EXERCISE PROMPT -> Reproduction without pictures: print every entry precisely as written.

Dataset excerpts ->
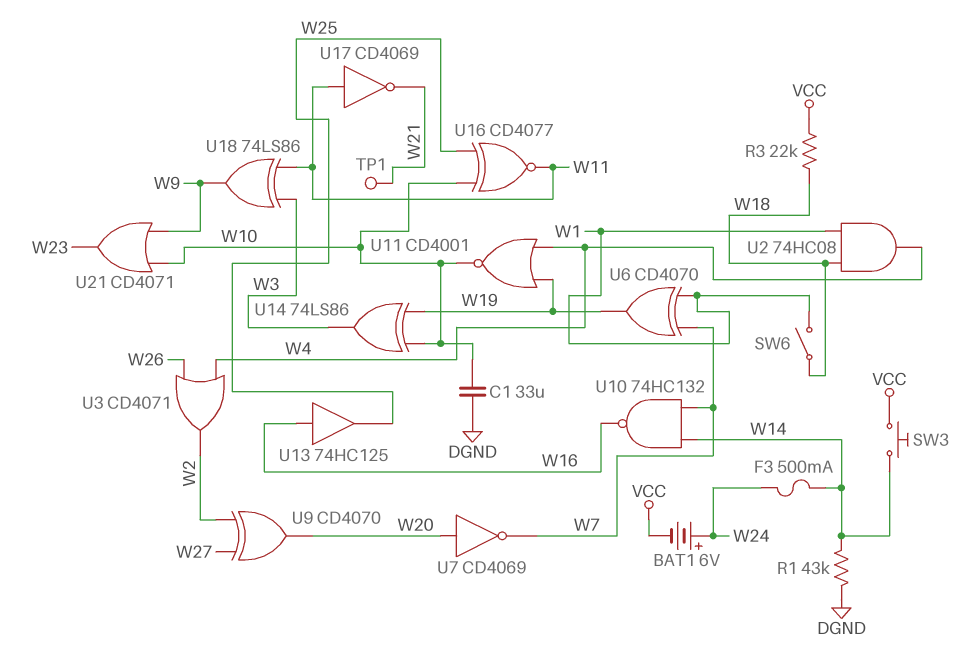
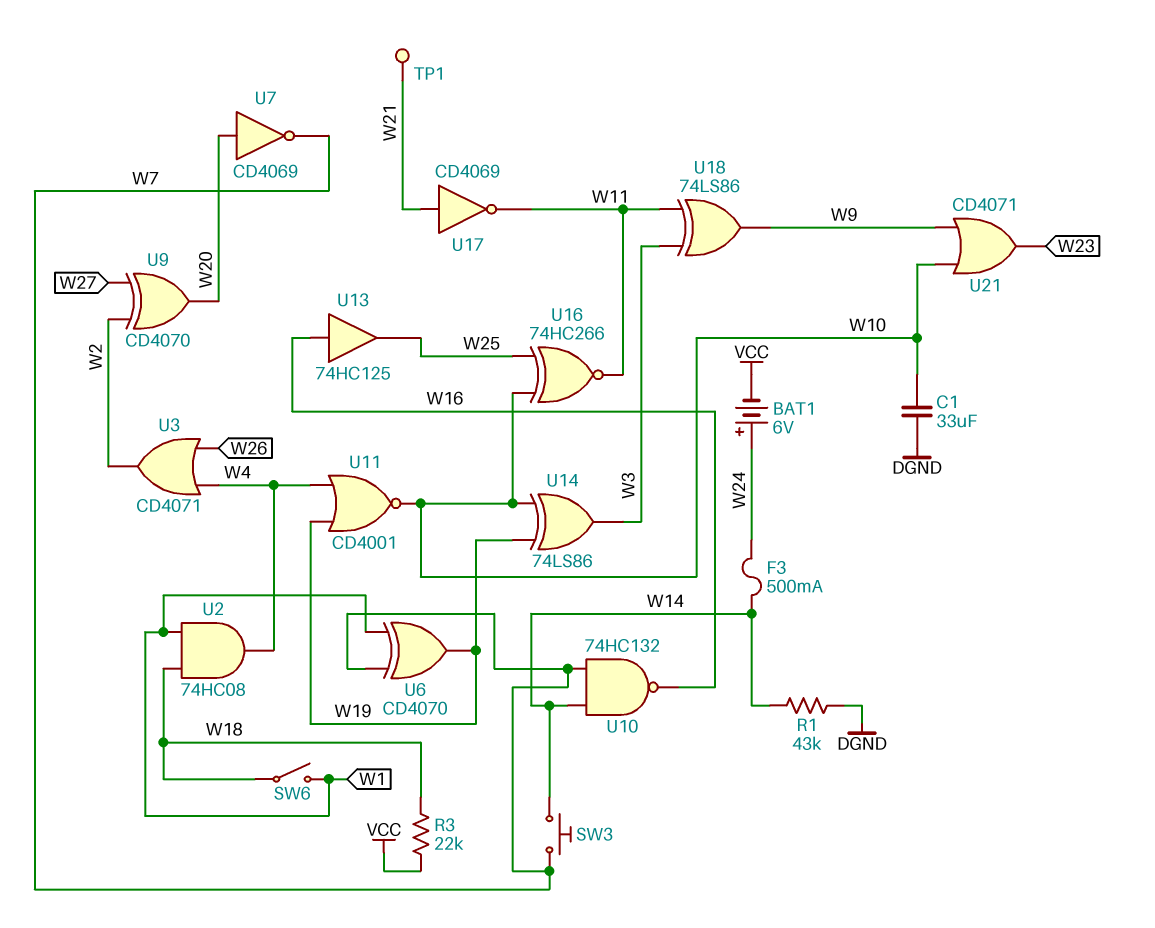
SW3: button (VCC, W14) -> button (W7, W14)
U16: XNOR CD4077 (in W10, in W25, out W11) -> XNOR 74HC266 (in W10, in W25, out W11)
U17: NOT CD4069 (in W11, out W21) -> NOT CD4069 (in W21, out W11)

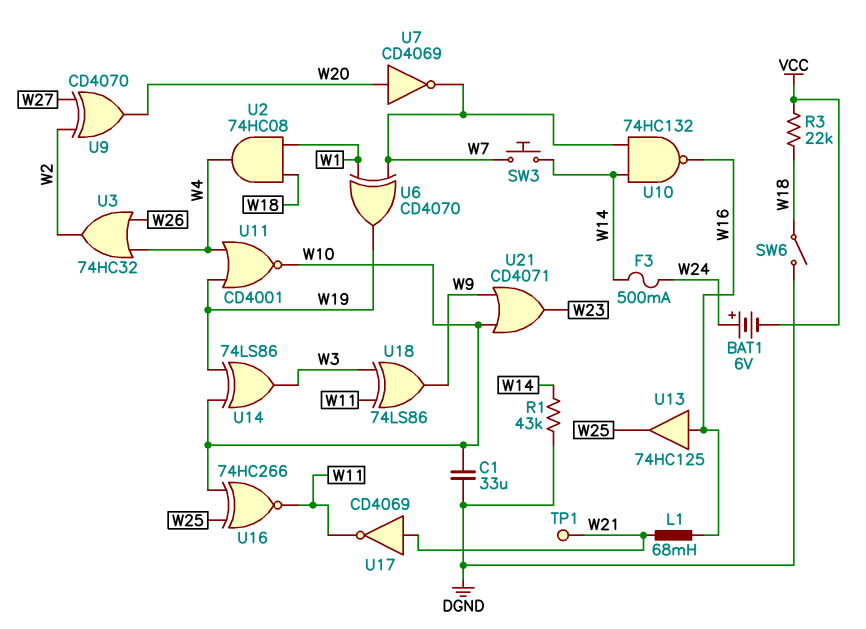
L1: none -> 68mH (W16, W21)
SW6: switch (W1, W18) -> switch (DGND, W18)
U3: OR CD4071 (in W4, in W26, out W2) -> OR 74HC32 (in W4, in W26, out W2)

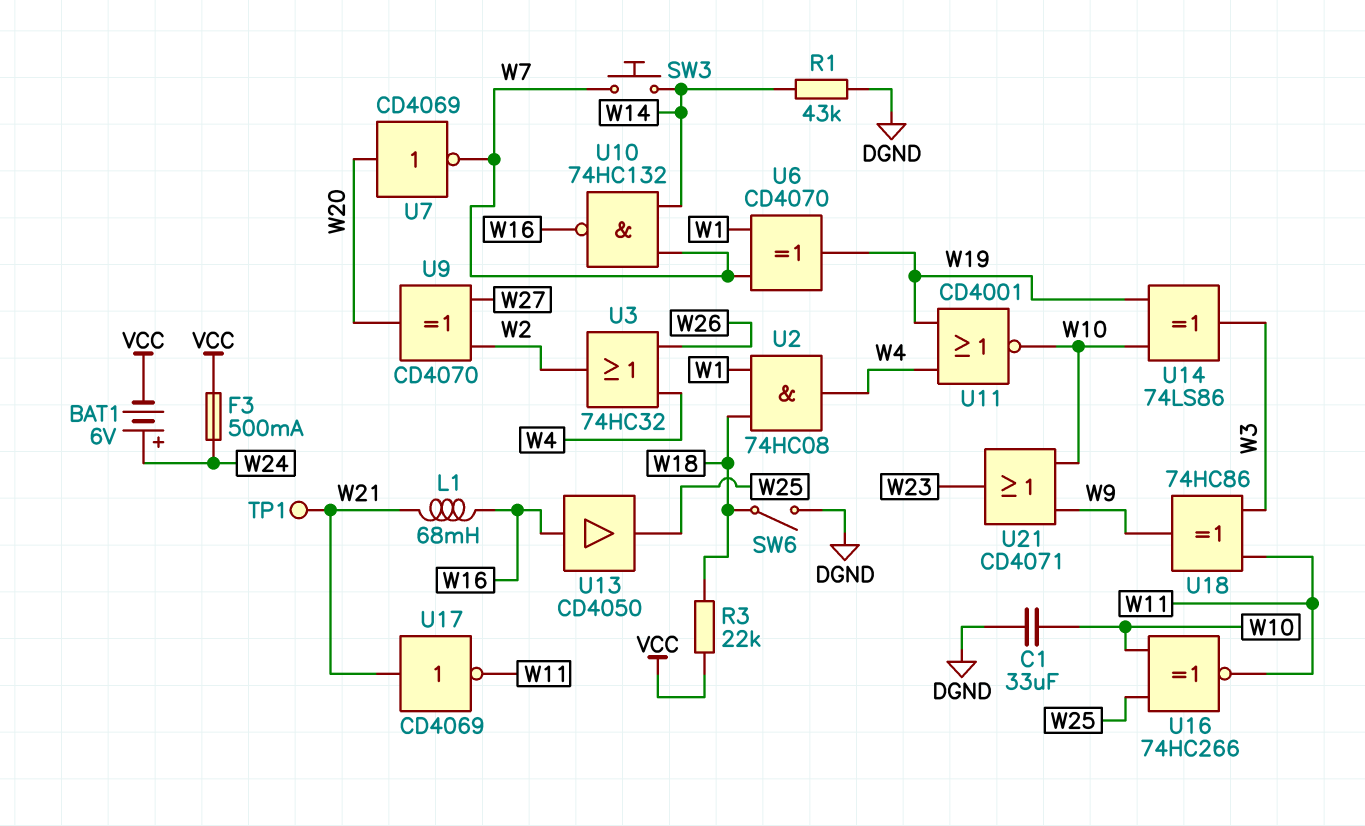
F3: 500mA (W14, W24) -> 500mA (VCC, W24)
U13: buffer 74HC125 (in W16, out W25) -> buffer CD4050 (in W16, out W25)
U18: XOR 74LS86 (in W3, in W11, out W9) -> XOR 74HC86 (in W3, in W11, out W9)

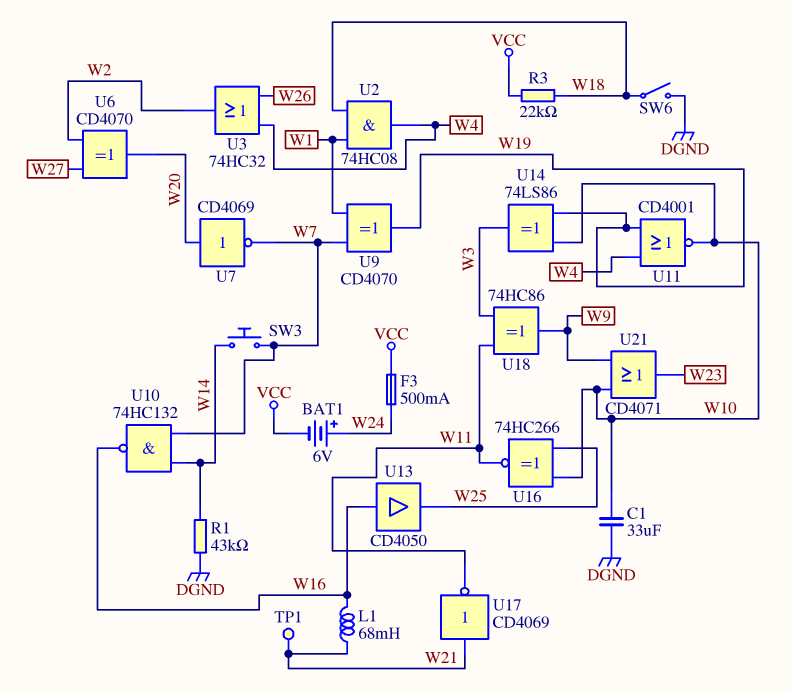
U6: XOR CD4070 (in W1, in W7, out W19) -> XOR CD4070 (in W2, in W27, out W20)
U9: XOR CD4070 (in W2, in W27, out W20) -> XOR CD4070 (in W1, in W7, out W19)

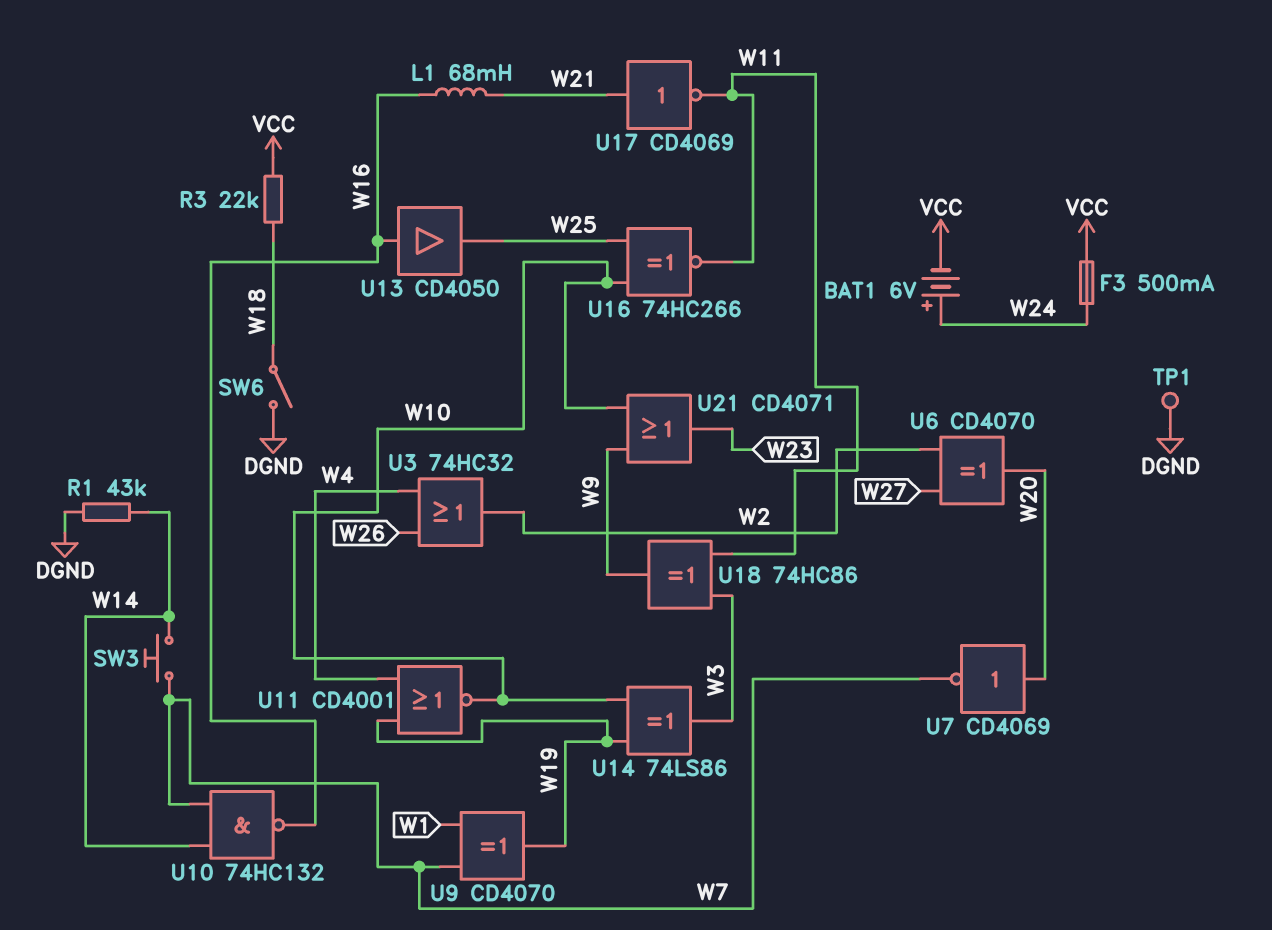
C1: 33uF (DGND, W10) -> none
TP1: test point (W21) -> test point (DGND)
U2: AND 74HC08 (in W1, in W18, out W4) -> none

RESULT ->
SW3: button (VCC, W14) -> button (W7, W14)
U16: XNOR CD4077 (in W10, in W25, out W11) -> XNOR 74HC266 (in W10, in W25, out W11)
U17: NOT CD4069 (in W11, out W21) -> NOT CD4069 (in W21, out W11)

L1: none -> 68mH (W16, W21)
SW6: switch (W1, W18) -> switch (DGND, W18)
U3: OR CD4071 (in W4, in W26, out W2) -> OR 74HC32 (in W4, in W26, out W2)

F3: 500mA (W14, W24) -> 500mA (VCC, W24)
U13: buffer 74HC125 (in W16, out W25) -> buffer CD4050 (in W16, out W25)
U18: XOR 74LS86 (in W3, in W11, out W9) -> XOR 74HC86 (in W3, in W11, out W9)

U6: XOR CD4070 (in W1, in W7, out W19) -> XOR CD4070 (in W2, in W27, out W20)
U9: XOR CD4070 (in W2, in W27, out W20) -> XOR CD4070 (in W1, in W7, out W19)

C1: 33uF (DGND, W10) -> none
TP1: test point (W21) -> test point (DGND)
U2: AND 74HC08 (in W1, in W18, out W4) -> none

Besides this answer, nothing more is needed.